• [What is being asked]
Without copying any picture, transcribe exactly the lines of the data below from the one containing "white rectangle: (145, 19)" through the one containing "yellow arrow: (306, 425) -> (199, 259), moved".

• [Information supplied]

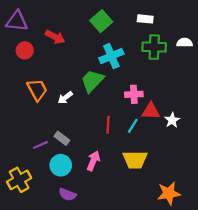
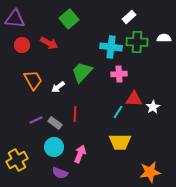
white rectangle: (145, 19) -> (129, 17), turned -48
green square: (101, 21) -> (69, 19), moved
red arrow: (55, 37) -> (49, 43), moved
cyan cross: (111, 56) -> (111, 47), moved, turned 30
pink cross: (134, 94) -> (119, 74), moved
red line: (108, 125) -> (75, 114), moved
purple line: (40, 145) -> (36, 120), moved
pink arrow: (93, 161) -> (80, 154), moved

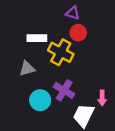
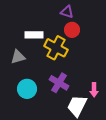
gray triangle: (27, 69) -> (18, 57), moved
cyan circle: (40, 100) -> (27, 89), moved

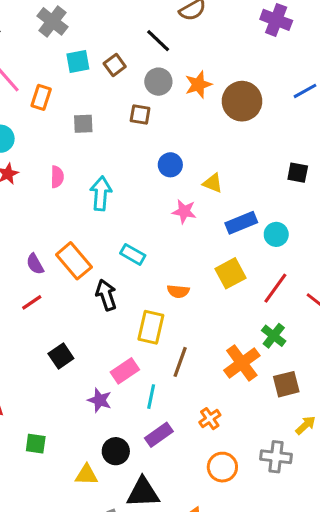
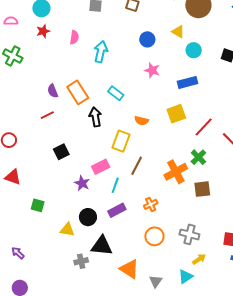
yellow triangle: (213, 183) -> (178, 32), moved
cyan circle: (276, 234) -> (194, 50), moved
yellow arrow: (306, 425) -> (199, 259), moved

...

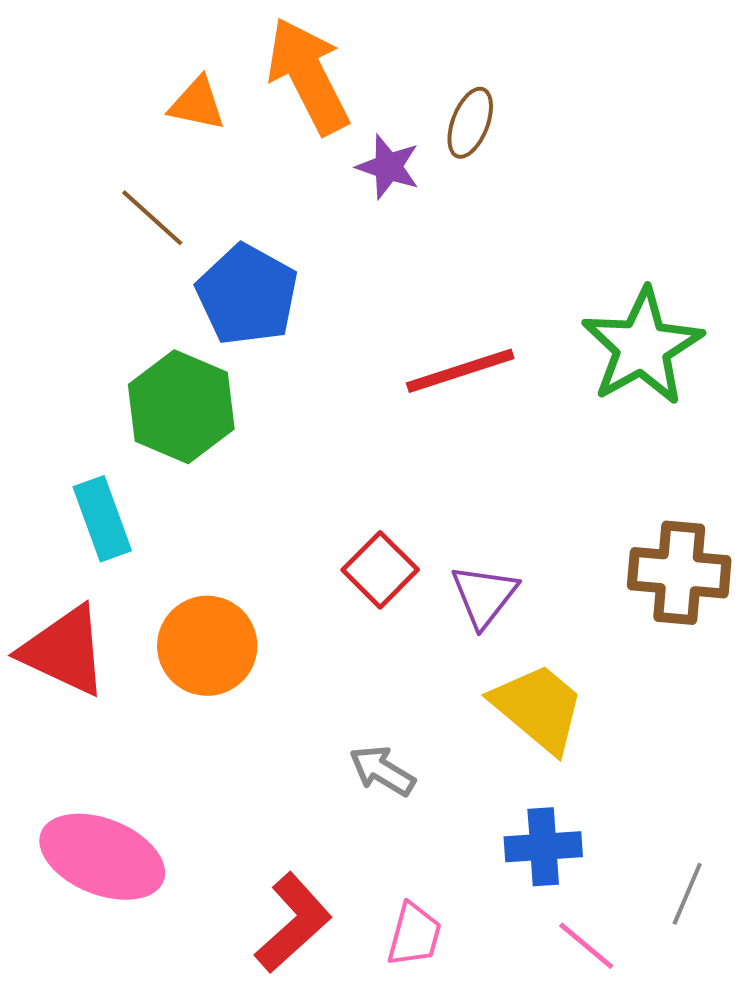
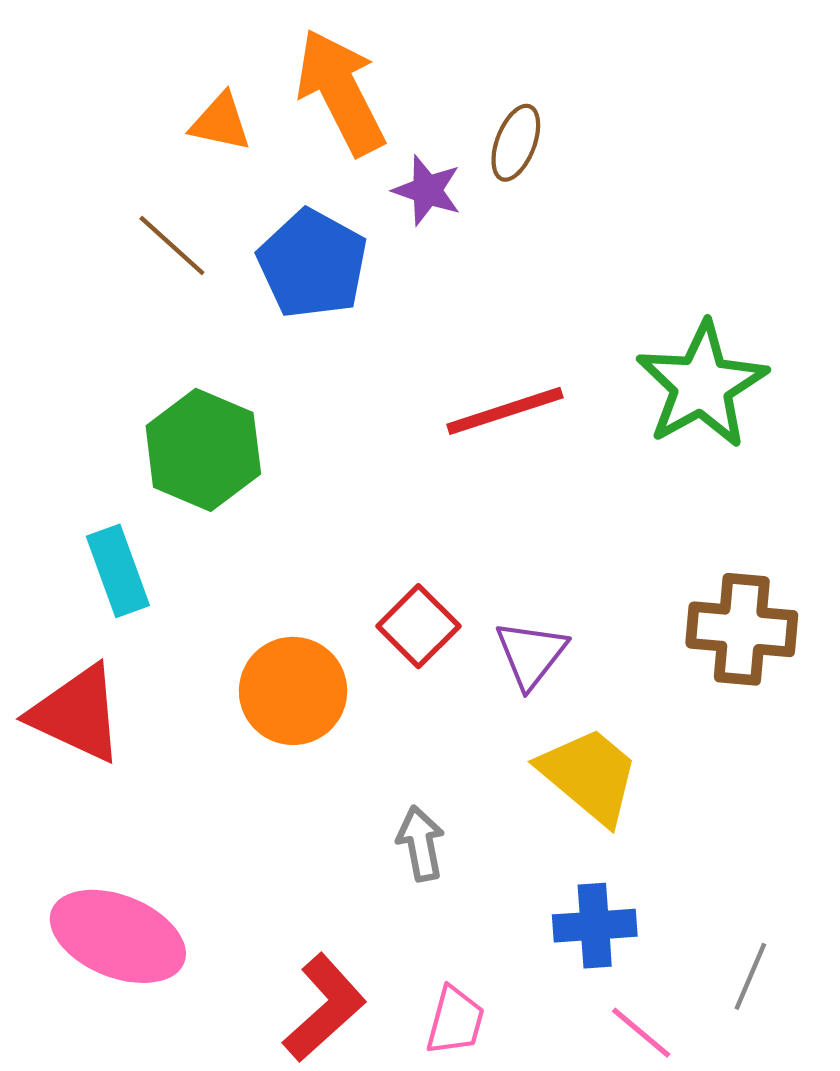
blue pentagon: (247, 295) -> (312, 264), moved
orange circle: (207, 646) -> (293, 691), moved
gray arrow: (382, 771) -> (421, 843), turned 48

• [Exercise solution]
white rectangle: (145, 19) -> (129, 17), turned -48
green square: (101, 21) -> (69, 19), moved
red arrow: (55, 37) -> (49, 43), moved
cyan cross: (111, 56) -> (111, 47), moved, turned 30
pink cross: (134, 94) -> (119, 74), moved
red line: (108, 125) -> (75, 114), moved
purple line: (40, 145) -> (36, 120), moved
pink arrow: (93, 161) -> (80, 154), moved

gray triangle: (27, 69) -> (18, 57), moved
cyan circle: (40, 100) -> (27, 89), moved

yellow triangle: (213, 183) -> (178, 32), moved
cyan circle: (276, 234) -> (194, 50), moved
yellow arrow: (306, 425) -> (199, 259), moved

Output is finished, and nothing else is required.